[DATA SECTION]:
>>>>>

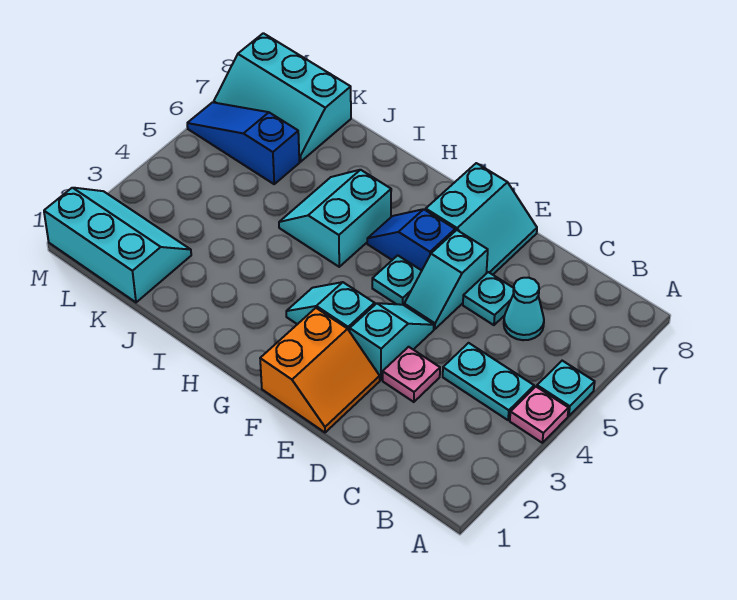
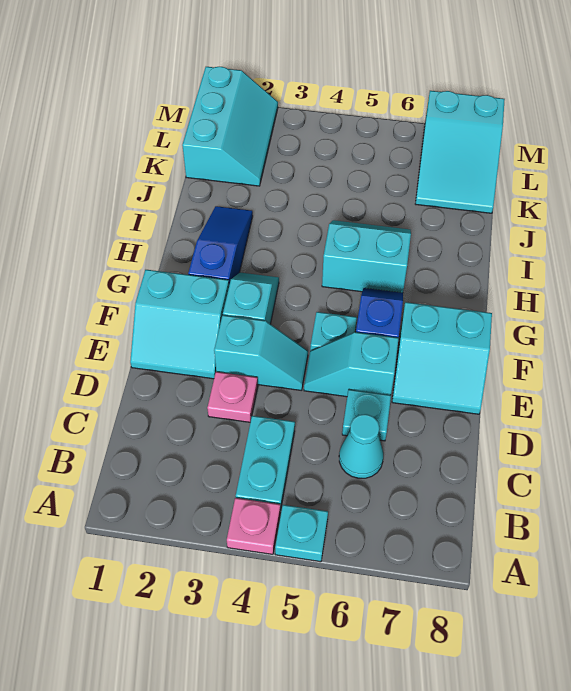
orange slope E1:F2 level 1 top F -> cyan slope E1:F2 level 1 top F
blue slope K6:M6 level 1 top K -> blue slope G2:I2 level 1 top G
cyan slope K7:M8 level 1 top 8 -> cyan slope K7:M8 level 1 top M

<<<<<

[WHAT NEEDS TO BE DONE]:
Please return the listing above exactly and leave every picture out.

[EXPECTED OUTPUT]:
orange slope E1:F2 level 1 top F -> cyan slope E1:F2 level 1 top F
blue slope K6:M6 level 1 top K -> blue slope G2:I2 level 1 top G
cyan slope K7:M8 level 1 top 8 -> cyan slope K7:M8 level 1 top M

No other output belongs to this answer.